BEGIN RAW DATA
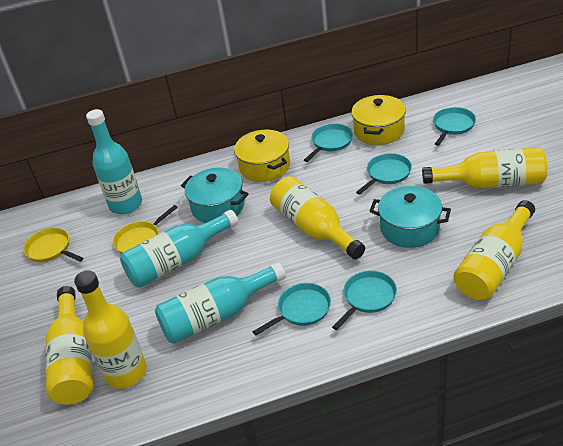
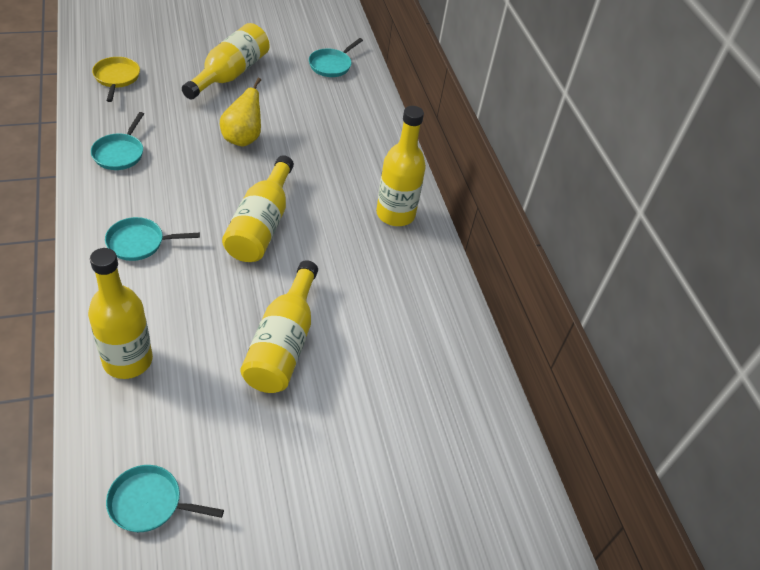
turquoise bottle: [86,109,142,214] [120,210,238,288] [155,262,286,344] = 3 -> none = 0
turquoise pan: [253,283,331,336] [304,124,353,162] [332,270,397,330] [356,153,412,195] [433,107,476,146] = 5 -> [91,112,144,170] [105,217,200,261] [106,465,224,532] [309,38,363,77] = 4
turquoise pot: [181,167,249,223] [370,186,451,248] = 2 -> none = 0
yellow pan: [23,228,84,262] [113,205,178,254] = 2 -> [92,57,140,102] = 1
yellow pear: none = 0 -> [220,78,261,147] = 1
yellow pot: [234,130,290,182] [351,94,406,145] = 2 -> none = 0

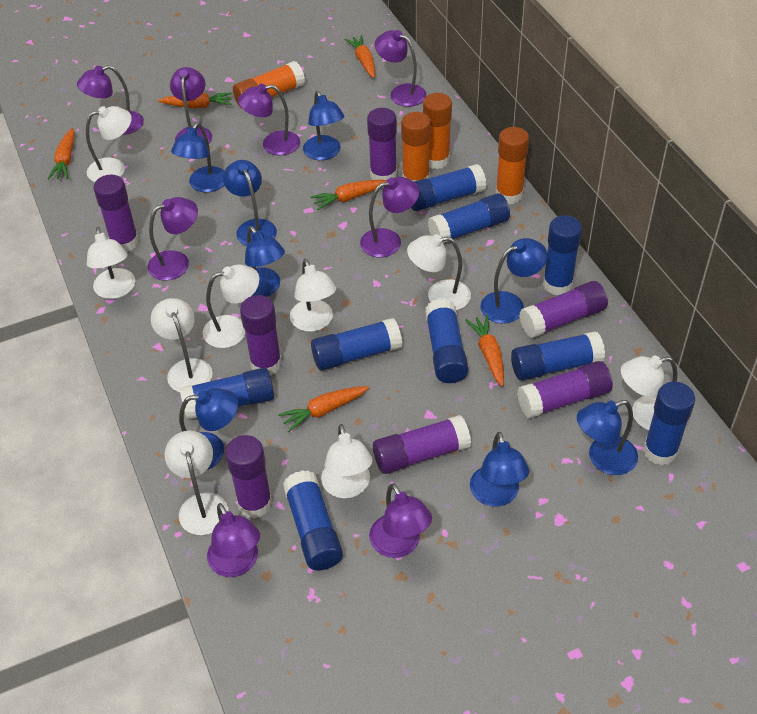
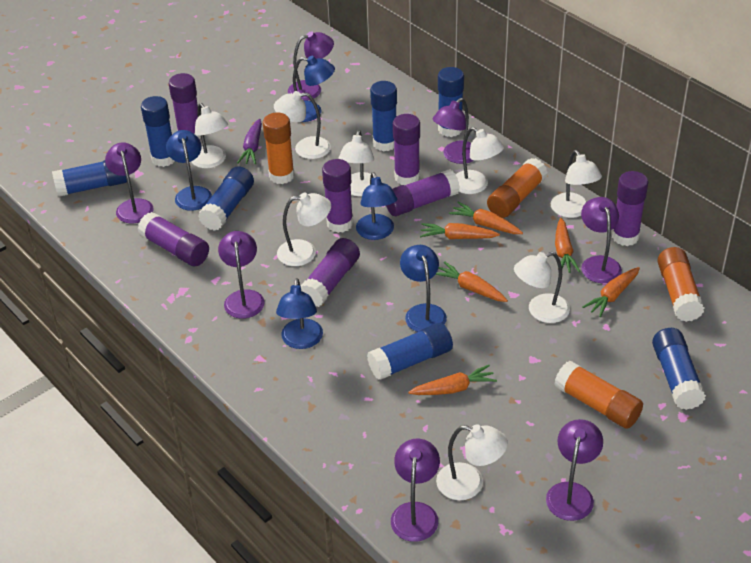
blue glue stick: [179,368,274,420] [283,470,343,570] [311,318,402,371] [411,164,487,211] [425,298,468,383] [428,193,510,243] [511,331,605,381] [543,215,582,295] [643,382,695,465] = 9 -> [52,160,127,197] [141,96,175,167] [198,166,254,231] [367,323,453,380] [370,81,397,151] [438,67,464,137] [652,328,706,410] = 7
blue lamp: [171,122,224,192] [179,388,238,470] [223,160,277,246] [245,226,285,297] [303,91,344,160] [470,432,529,507] [480,238,547,324] [577,400,638,475] = 8 -> [166,130,212,211] [276,278,323,349] [293,56,335,122] [356,172,397,240] [400,245,447,332] = 5
purple carrot: none = 0 -> [237,119,262,164] = 1
purple lamp: [77,65,144,135] [147,197,198,281] [170,67,212,143] [207,503,260,577] [238,84,300,155] [360,177,420,257] [369,483,432,558] [375,30,427,107] = 8 -> [105,142,154,224] [218,231,265,319] [288,31,334,101] [391,439,440,542] [433,98,474,164] [546,419,603,521] [581,197,622,283] = 7
white lamp: [86,106,132,182] [86,227,135,299] [151,298,213,392] [165,430,228,535] [203,265,259,348] [290,259,336,332] [321,424,373,498] [407,234,471,310] [621,355,677,430] = 9 -> [191,103,228,168] [274,91,331,159] [277,193,331,266] [339,130,374,196] [436,424,508,500] [456,127,504,194] [514,252,570,323] [551,150,602,218] = 8

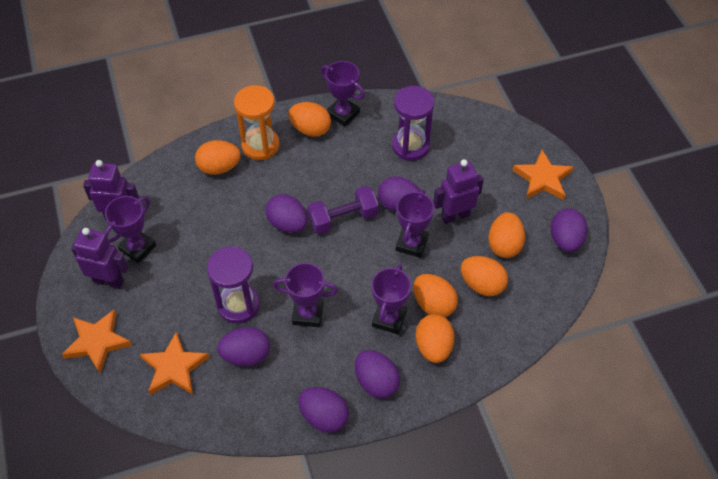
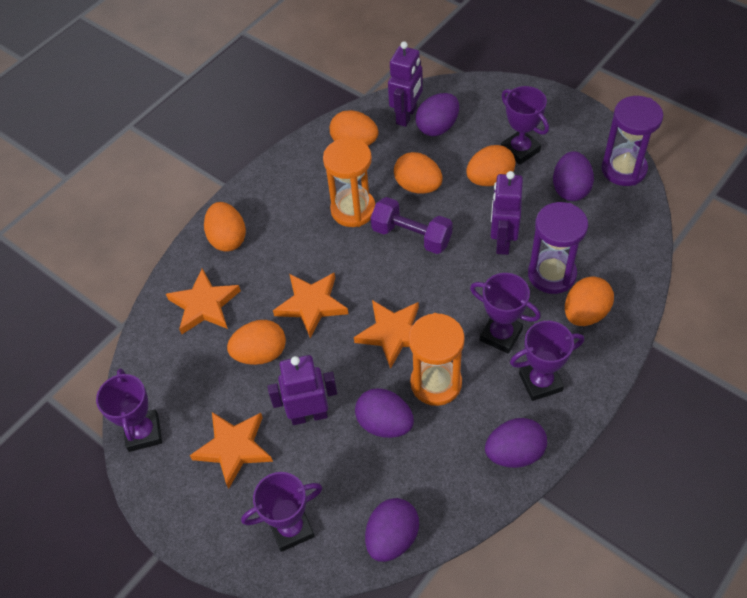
orange hourglass: [234,85,280,160] = 1 -> [323,138,376,227] [408,313,465,406] = 2
orange star: [61,310,132,373] [140,332,210,395] [512,150,573,200] = 3 -> [166,268,241,334] [190,412,273,489] [273,273,348,338] [354,300,419,369] = 4
purple egg: [217,327,270,366] [266,194,308,233] [298,387,349,433] [355,350,400,398] [378,176,420,212] [551,208,588,252] = 6 -> [355,388,414,438] [365,498,419,562] [416,93,459,136] [485,418,547,468] [553,151,594,201] = 5

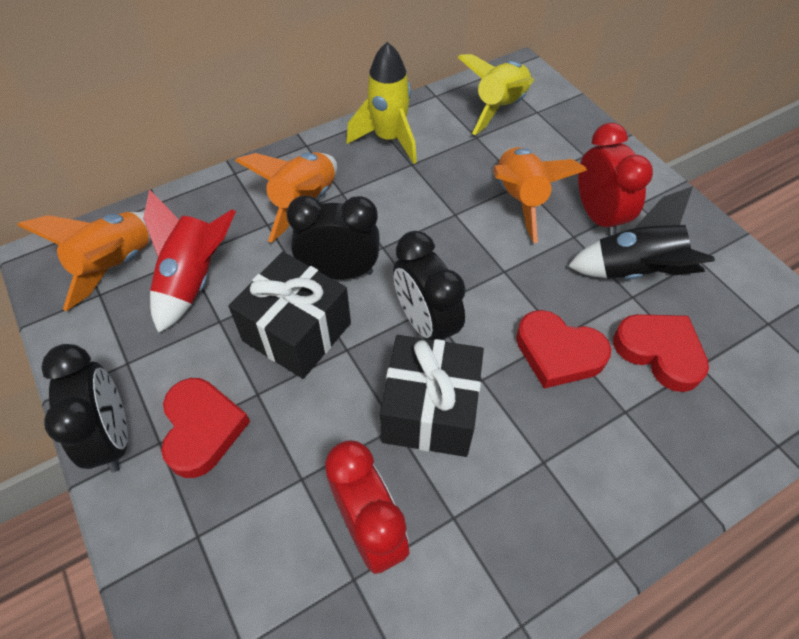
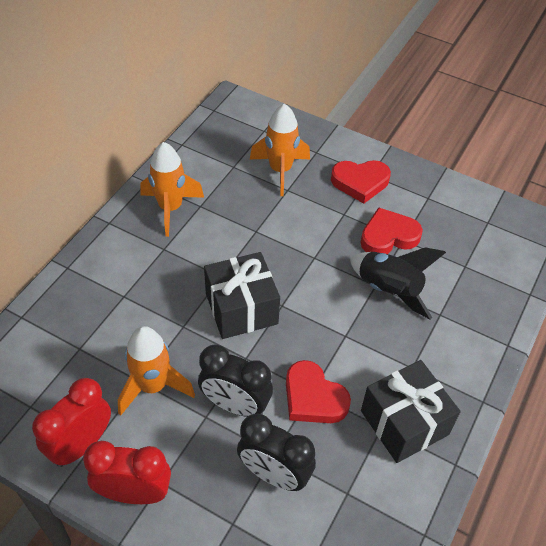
black clock: [42,344,128,472] [287,196,380,280] [393,231,466,342] = 3 -> [198,344,273,417] [237,414,316,491] = 2
red rocket: [143,189,236,333] = 1 -> none = 0
yellow rocket: [346,42,417,164] [457,54,535,135] = 2 -> none = 0

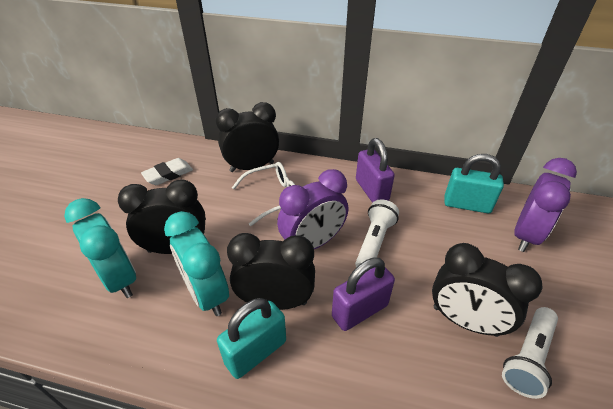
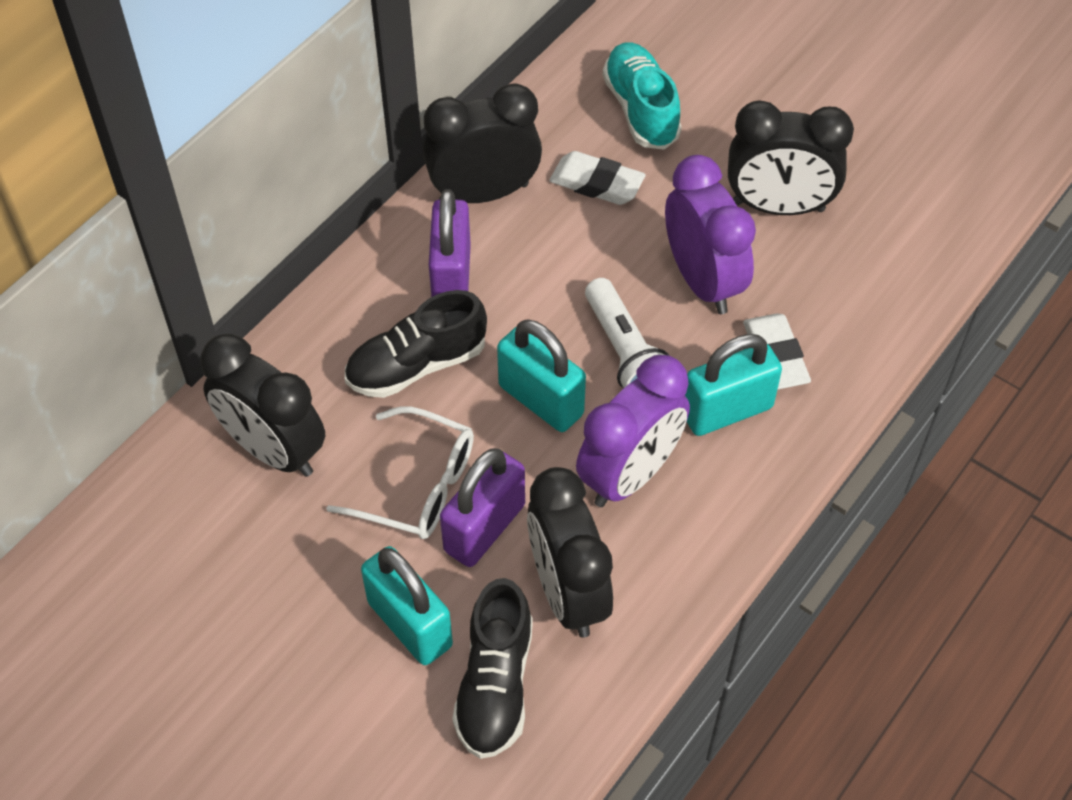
black shoe: none = 0 -> [345,290,487,398] [452,578,533,759] = 2
turquoise clock: [64,198,136,298] [164,211,229,316] = 2 -> none = 0
turquoise padlock: [217,298,286,379] [444,154,504,213] = 2 -> [361,546,453,665] [497,320,586,432] [685,334,782,436] = 3
turquoise shoe: none = 0 -> [603,42,682,150] = 1
white eraser: [141,158,193,185] = 1 -> [549,151,646,205] [743,314,811,390] = 2
white flashlight: [355,199,399,267] [502,307,558,399] = 2 -> [585,278,669,388] = 1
END RAW DATA
[TASK]
Output exactly the lines from the one containing "black clock: [42,344,128,472]" through the last line of the records above, both included, leaving out any pictures.

[YOUR SOLUTION]
black clock: [42,344,128,472] [287,196,380,280] [393,231,466,342] = 3 -> [198,344,273,417] [237,414,316,491] = 2
red rocket: [143,189,236,333] = 1 -> none = 0
yellow rocket: [346,42,417,164] [457,54,535,135] = 2 -> none = 0

black shoe: none = 0 -> [345,290,487,398] [452,578,533,759] = 2
turquoise clock: [64,198,136,298] [164,211,229,316] = 2 -> none = 0
turquoise padlock: [217,298,286,379] [444,154,504,213] = 2 -> [361,546,453,665] [497,320,586,432] [685,334,782,436] = 3
turquoise shoe: none = 0 -> [603,42,682,150] = 1
white eraser: [141,158,193,185] = 1 -> [549,151,646,205] [743,314,811,390] = 2
white flashlight: [355,199,399,267] [502,307,558,399] = 2 -> [585,278,669,388] = 1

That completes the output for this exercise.